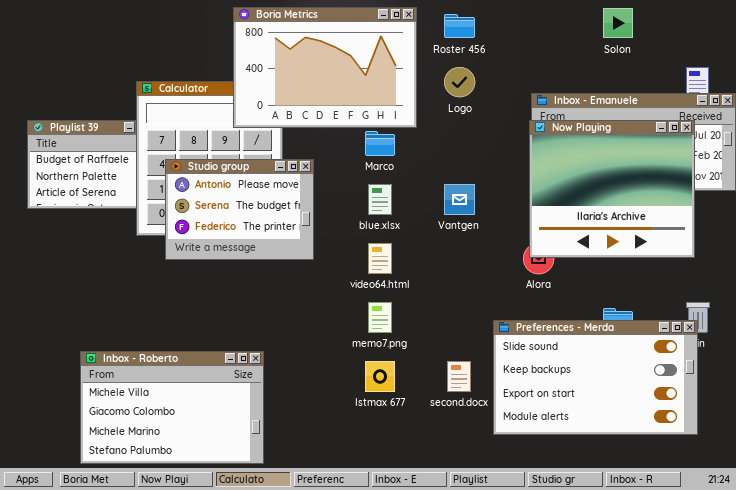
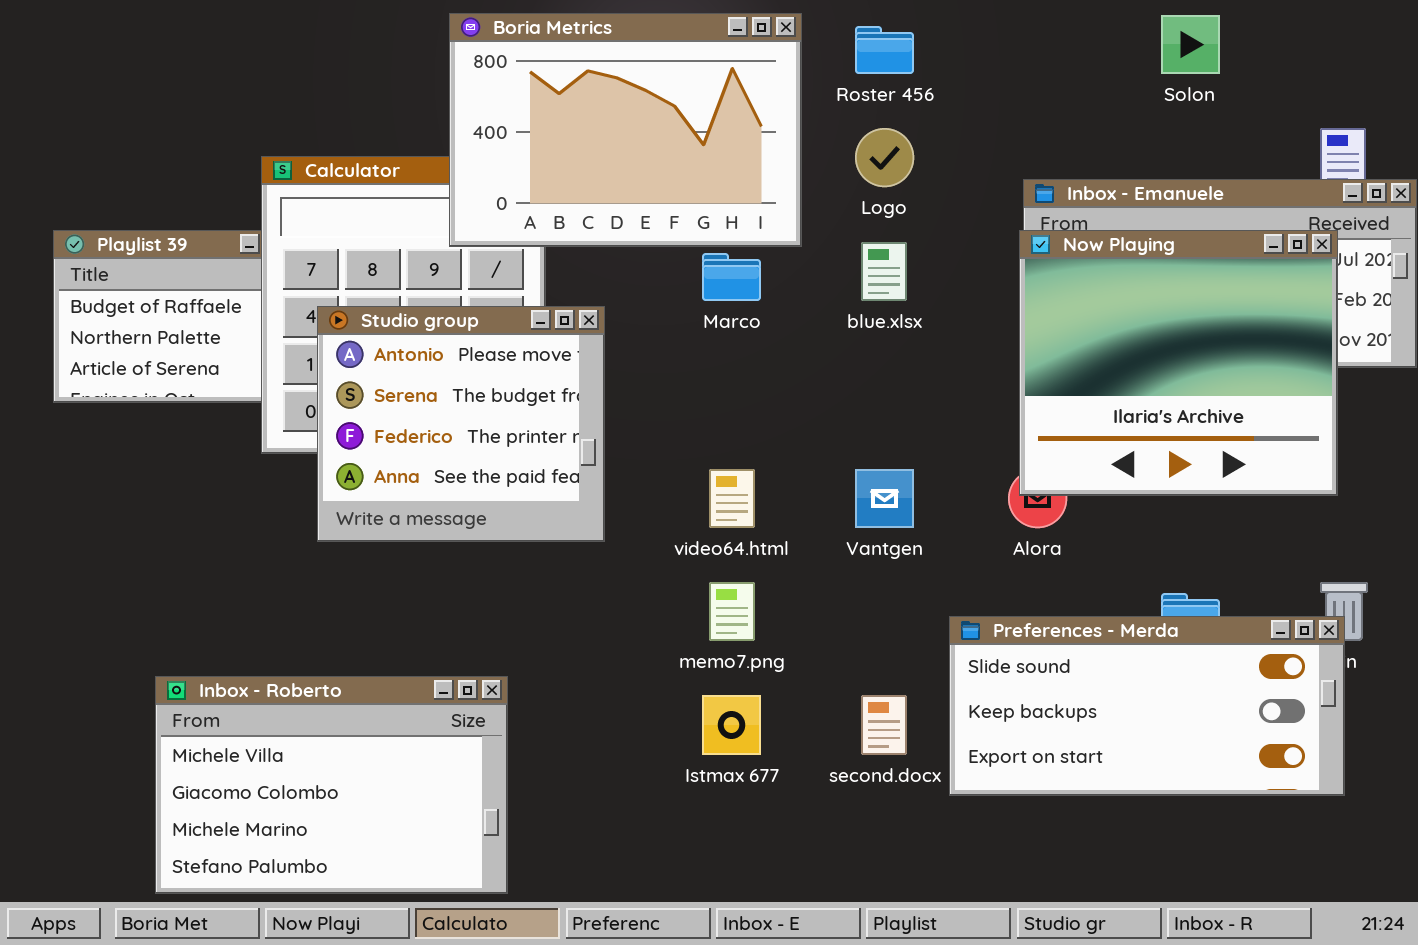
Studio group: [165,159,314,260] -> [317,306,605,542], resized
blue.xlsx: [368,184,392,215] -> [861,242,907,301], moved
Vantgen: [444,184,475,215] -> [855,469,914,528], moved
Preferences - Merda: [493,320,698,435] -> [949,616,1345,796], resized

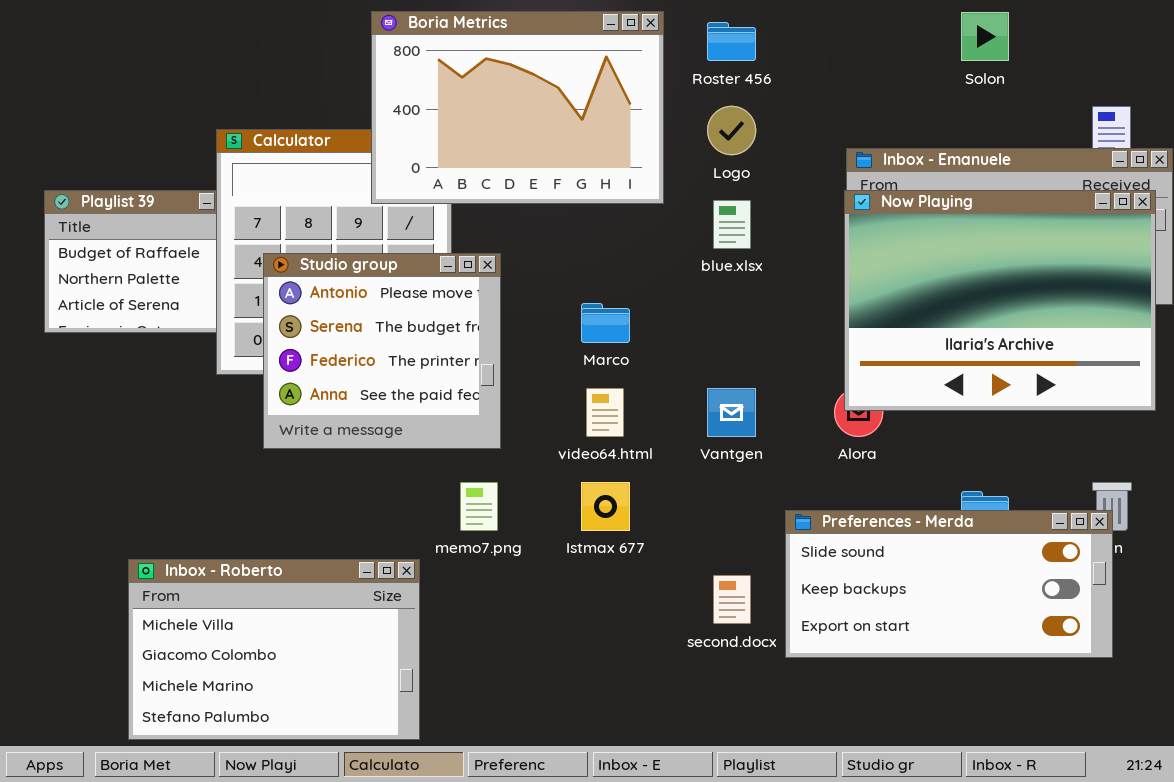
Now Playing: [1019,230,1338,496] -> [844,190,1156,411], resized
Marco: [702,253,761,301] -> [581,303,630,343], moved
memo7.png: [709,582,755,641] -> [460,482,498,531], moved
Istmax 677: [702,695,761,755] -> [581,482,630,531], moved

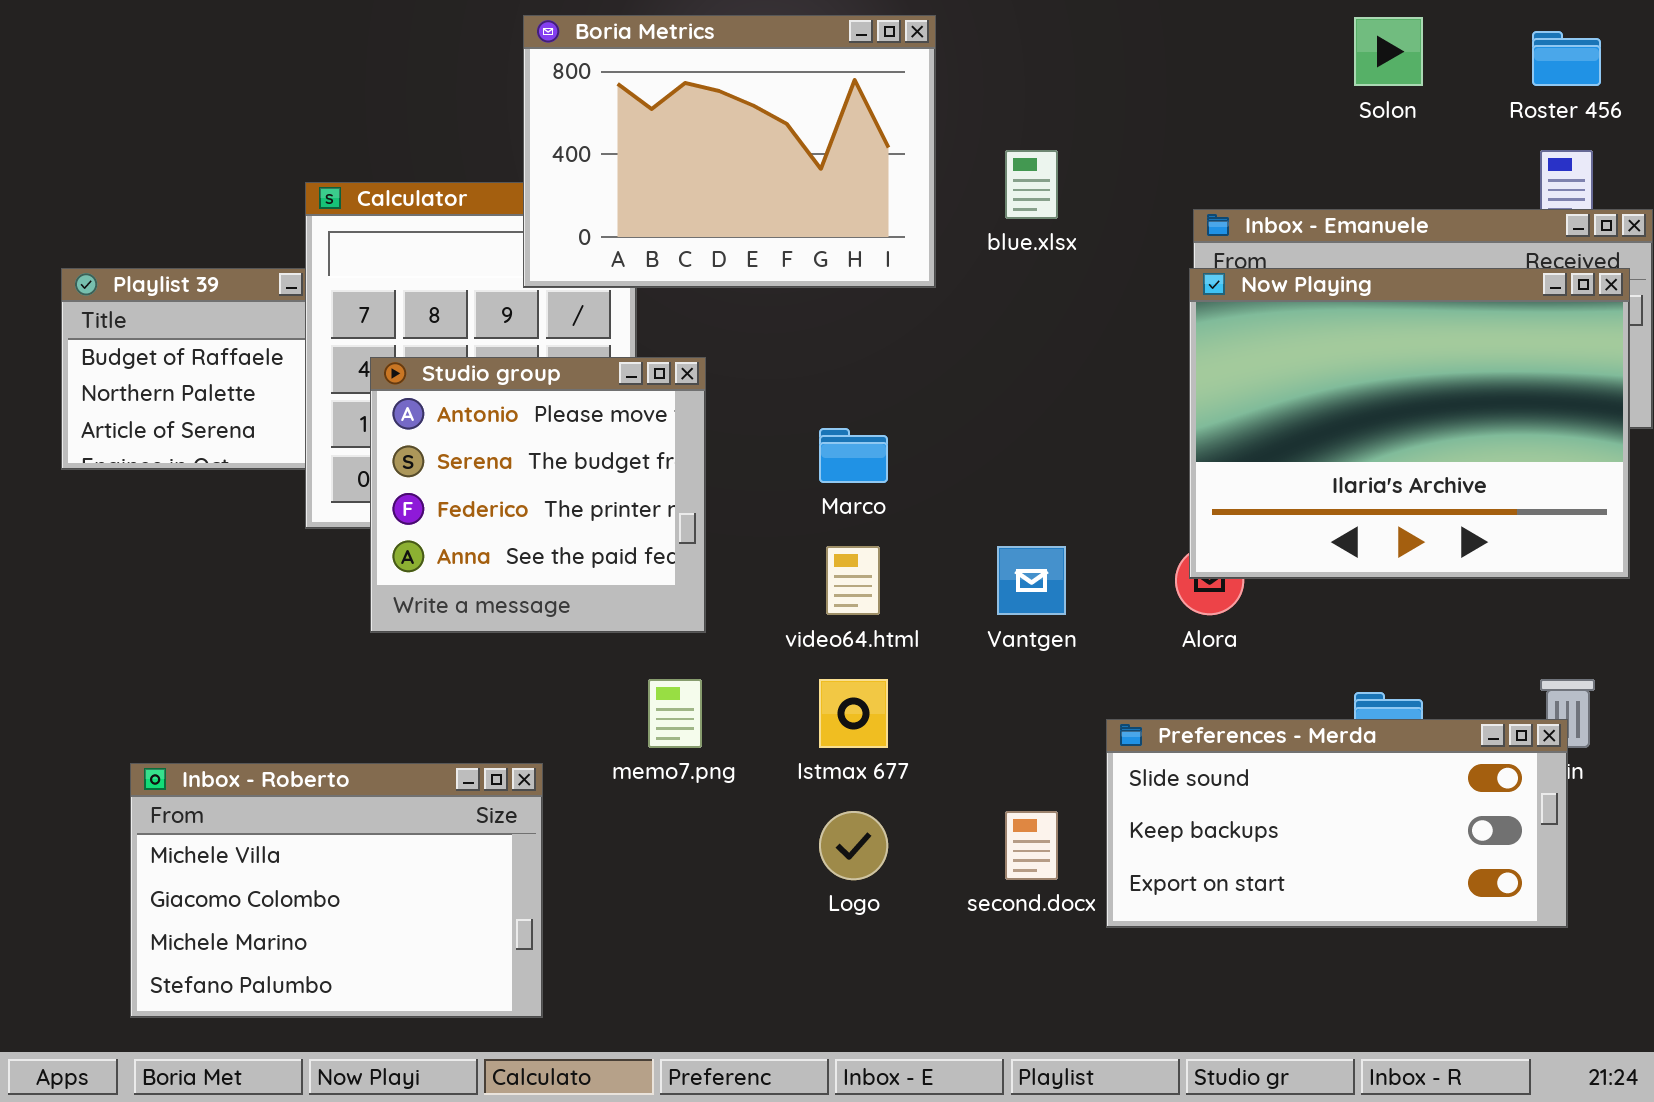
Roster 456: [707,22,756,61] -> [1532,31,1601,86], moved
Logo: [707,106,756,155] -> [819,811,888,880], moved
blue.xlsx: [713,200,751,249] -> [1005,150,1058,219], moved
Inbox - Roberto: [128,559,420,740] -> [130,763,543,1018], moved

------------------------------------------------

▶ Task details: Count every line of the entries that holds the string "xlsx". Please answer with the count alone.

▶ Solution to this problem: 2